[What the task requires]:
Using the records provided below, locate and copy each line that contains the word "black".

=== Provided entries ===

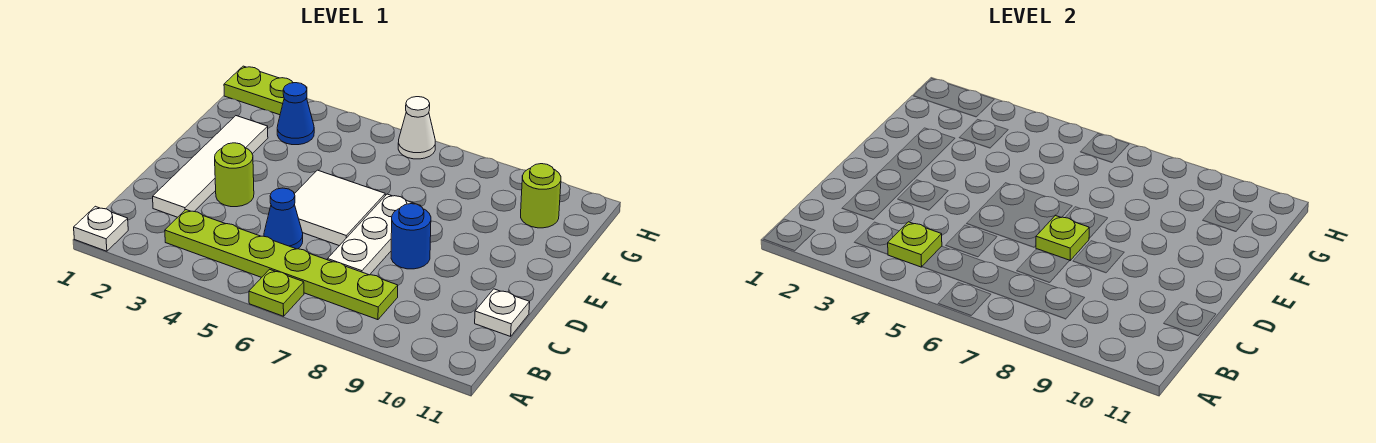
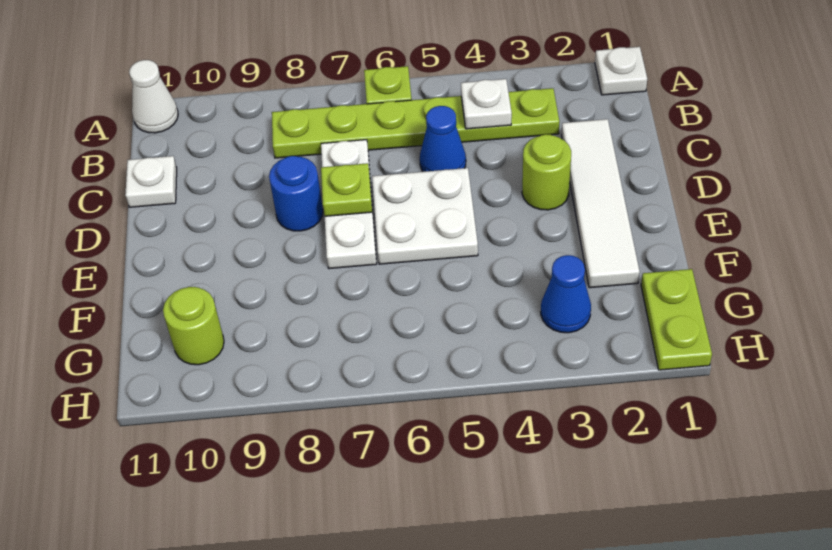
lime plate B4 level 2 -> white plate B4 level 2
white tile D5:E6 level 1 -> white plate D5:E6 level 1
lime plate H1:H2 level 1 -> lime plate G1:H1 level 1
white cone H6 level 1 -> white cone A11 level 1

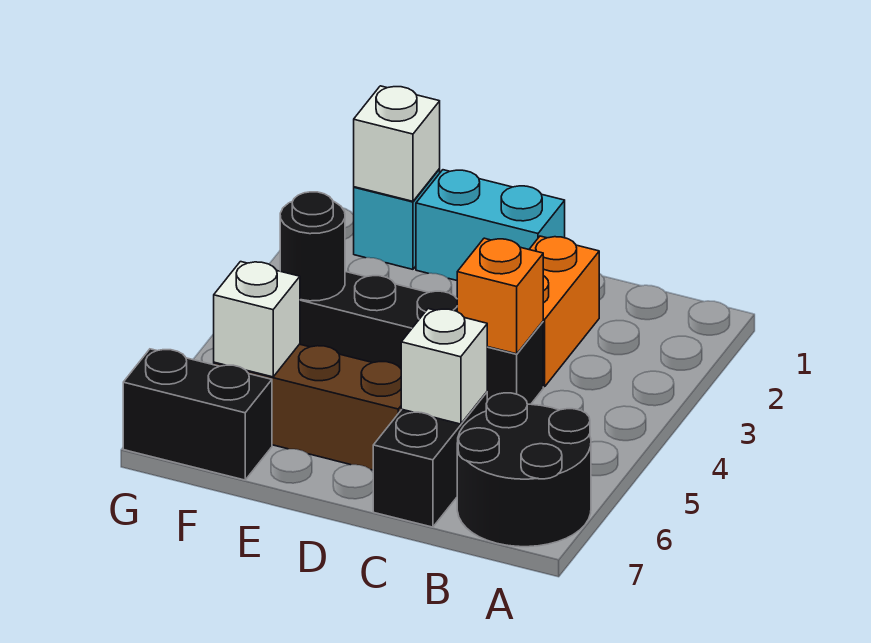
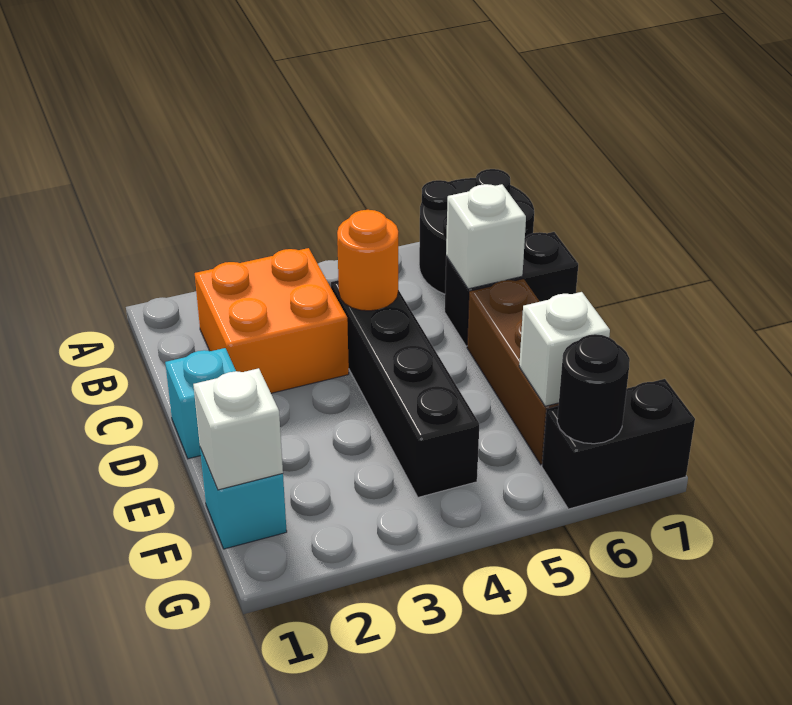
orange brick C2:C3 level 1 -> orange brick B2:C3 level 1
orange brick C4 level 2 -> orange round brick C4 level 2
cyan brick D1:E1 level 1 -> cyan brick D1 level 1
black round brick F4 level 2 -> black round brick G6 level 2
black brick F7:G7 level 1 -> black brick G6:G7 level 1

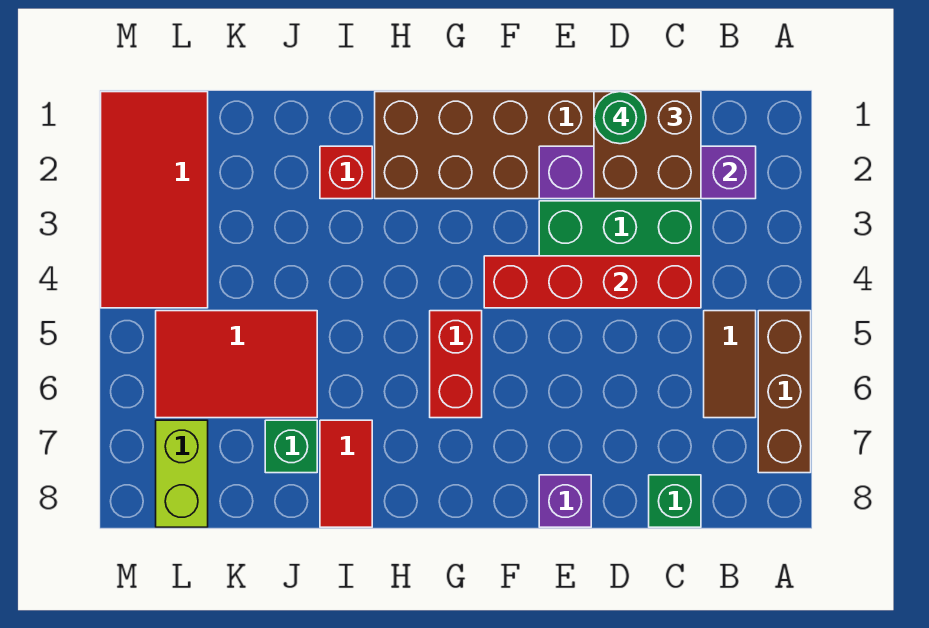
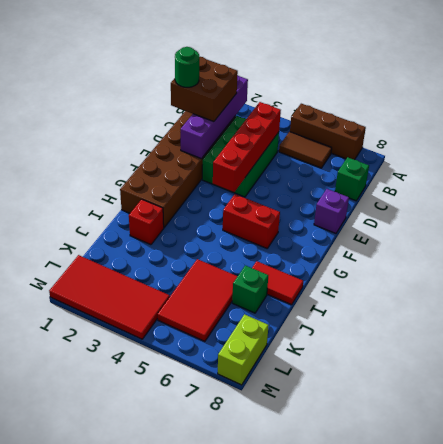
lime brick L7:L8 level 1 -> lime brick L8:M8 level 1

===

[Answer space]:
black round brick F4 level 2 -> black round brick G6 level 2
black brick F7:G7 level 1 -> black brick G6:G7 level 1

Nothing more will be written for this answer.